(Edit difference data)
━━━━━━━━━━━━━━━━

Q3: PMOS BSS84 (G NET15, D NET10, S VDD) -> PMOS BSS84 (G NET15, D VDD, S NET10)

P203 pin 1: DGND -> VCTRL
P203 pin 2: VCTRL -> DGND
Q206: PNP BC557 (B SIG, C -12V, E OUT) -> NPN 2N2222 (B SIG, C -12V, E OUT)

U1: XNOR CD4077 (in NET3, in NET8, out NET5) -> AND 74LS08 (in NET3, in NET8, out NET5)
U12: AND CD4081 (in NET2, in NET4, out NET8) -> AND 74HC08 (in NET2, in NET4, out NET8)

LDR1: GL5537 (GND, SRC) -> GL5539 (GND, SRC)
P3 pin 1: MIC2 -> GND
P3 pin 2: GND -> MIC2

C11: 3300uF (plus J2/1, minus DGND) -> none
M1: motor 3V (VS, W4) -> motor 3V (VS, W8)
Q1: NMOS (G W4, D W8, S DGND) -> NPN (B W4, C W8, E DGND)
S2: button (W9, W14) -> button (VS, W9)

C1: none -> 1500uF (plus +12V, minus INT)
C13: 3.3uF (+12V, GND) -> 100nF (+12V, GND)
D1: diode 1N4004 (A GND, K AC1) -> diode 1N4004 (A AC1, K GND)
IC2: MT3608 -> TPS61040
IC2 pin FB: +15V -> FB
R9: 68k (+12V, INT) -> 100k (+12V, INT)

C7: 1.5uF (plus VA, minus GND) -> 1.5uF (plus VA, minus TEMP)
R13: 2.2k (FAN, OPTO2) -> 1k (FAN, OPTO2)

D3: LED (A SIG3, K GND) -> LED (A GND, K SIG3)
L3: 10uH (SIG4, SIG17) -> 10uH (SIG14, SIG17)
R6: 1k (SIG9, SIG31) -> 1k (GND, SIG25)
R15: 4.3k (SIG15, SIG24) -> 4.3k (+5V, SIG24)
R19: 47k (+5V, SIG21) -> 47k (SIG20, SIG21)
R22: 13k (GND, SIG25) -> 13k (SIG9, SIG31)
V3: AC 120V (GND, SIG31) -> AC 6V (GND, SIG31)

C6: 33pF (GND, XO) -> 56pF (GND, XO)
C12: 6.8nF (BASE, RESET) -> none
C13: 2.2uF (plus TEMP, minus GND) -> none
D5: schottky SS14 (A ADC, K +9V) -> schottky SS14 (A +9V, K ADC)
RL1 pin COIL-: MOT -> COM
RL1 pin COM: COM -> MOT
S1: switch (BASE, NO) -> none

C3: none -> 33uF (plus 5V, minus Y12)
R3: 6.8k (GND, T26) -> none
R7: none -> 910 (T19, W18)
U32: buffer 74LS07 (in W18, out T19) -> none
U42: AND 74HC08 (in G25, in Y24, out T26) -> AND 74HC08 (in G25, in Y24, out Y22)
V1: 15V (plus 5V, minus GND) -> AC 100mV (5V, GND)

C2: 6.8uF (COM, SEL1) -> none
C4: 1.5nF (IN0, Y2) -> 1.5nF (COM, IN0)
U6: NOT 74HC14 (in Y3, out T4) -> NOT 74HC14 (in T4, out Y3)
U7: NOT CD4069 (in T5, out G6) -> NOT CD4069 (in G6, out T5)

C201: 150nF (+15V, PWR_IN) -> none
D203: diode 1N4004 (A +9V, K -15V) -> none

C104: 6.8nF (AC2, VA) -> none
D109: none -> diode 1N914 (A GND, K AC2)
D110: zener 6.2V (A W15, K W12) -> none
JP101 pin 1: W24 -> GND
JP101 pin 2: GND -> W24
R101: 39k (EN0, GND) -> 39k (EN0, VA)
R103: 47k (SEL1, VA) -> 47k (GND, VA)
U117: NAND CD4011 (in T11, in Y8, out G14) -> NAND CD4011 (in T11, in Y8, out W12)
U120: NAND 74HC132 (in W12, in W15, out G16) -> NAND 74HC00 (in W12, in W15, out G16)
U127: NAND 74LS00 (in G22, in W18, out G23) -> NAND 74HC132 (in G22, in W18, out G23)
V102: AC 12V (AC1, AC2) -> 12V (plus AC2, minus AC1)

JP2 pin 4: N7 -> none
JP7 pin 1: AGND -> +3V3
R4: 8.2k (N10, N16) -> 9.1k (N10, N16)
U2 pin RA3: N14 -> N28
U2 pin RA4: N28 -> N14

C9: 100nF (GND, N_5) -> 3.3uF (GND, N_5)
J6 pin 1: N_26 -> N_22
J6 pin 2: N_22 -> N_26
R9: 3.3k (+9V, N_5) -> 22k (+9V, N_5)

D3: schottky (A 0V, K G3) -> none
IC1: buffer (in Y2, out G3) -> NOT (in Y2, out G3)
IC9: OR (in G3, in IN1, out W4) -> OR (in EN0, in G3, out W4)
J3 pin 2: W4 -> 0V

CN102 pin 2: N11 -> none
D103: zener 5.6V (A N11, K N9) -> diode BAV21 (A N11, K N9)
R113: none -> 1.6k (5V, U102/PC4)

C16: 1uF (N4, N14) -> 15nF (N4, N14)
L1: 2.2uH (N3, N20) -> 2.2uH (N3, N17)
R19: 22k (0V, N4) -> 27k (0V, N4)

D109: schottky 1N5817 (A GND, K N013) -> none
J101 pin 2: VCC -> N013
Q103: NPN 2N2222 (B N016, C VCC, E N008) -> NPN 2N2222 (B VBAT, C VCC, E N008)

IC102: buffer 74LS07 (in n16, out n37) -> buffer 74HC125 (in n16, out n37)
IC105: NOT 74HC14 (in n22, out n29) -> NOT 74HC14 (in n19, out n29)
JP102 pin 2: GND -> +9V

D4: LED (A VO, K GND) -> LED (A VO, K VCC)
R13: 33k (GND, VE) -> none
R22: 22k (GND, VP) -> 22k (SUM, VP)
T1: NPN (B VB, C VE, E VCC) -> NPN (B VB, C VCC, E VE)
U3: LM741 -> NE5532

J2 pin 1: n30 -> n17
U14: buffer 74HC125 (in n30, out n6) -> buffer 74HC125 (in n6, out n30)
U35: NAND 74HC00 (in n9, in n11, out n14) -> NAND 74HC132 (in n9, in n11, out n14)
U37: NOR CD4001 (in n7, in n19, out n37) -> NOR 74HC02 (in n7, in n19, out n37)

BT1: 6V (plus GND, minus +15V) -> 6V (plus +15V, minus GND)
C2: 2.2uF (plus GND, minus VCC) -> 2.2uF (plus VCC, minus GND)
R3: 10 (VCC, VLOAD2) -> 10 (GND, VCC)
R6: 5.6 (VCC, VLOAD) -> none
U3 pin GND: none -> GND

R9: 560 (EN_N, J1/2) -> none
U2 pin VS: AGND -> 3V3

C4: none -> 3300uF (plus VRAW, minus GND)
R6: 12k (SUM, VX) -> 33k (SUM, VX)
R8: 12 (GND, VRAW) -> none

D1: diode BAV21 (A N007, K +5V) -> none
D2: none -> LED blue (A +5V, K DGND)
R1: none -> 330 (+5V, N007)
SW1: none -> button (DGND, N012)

━━━━━━━━━━━━━━━━

> WHAT YOU HAVE TO DO
The lines running from the start of the data through the one that contains "C13: 3.3uF (+12V, GND) -> 100nF (+12V, GND)" should be reproduced exactly, and only those.

> SOLUTION TO THIS TASK
Q3: PMOS BSS84 (G NET15, D NET10, S VDD) -> PMOS BSS84 (G NET15, D VDD, S NET10)

P203 pin 1: DGND -> VCTRL
P203 pin 2: VCTRL -> DGND
Q206: PNP BC557 (B SIG, C -12V, E OUT) -> NPN 2N2222 (B SIG, C -12V, E OUT)

U1: XNOR CD4077 (in NET3, in NET8, out NET5) -> AND 74LS08 (in NET3, in NET8, out NET5)
U12: AND CD4081 (in NET2, in NET4, out NET8) -> AND 74HC08 (in NET2, in NET4, out NET8)

LDR1: GL5537 (GND, SRC) -> GL5539 (GND, SRC)
P3 pin 1: MIC2 -> GND
P3 pin 2: GND -> MIC2

C11: 3300uF (plus J2/1, minus DGND) -> none
M1: motor 3V (VS, W4) -> motor 3V (VS, W8)
Q1: NMOS (G W4, D W8, S DGND) -> NPN (B W4, C W8, E DGND)
S2: button (W9, W14) -> button (VS, W9)

C1: none -> 1500uF (plus +12V, minus INT)
C13: 3.3uF (+12V, GND) -> 100nF (+12V, GND)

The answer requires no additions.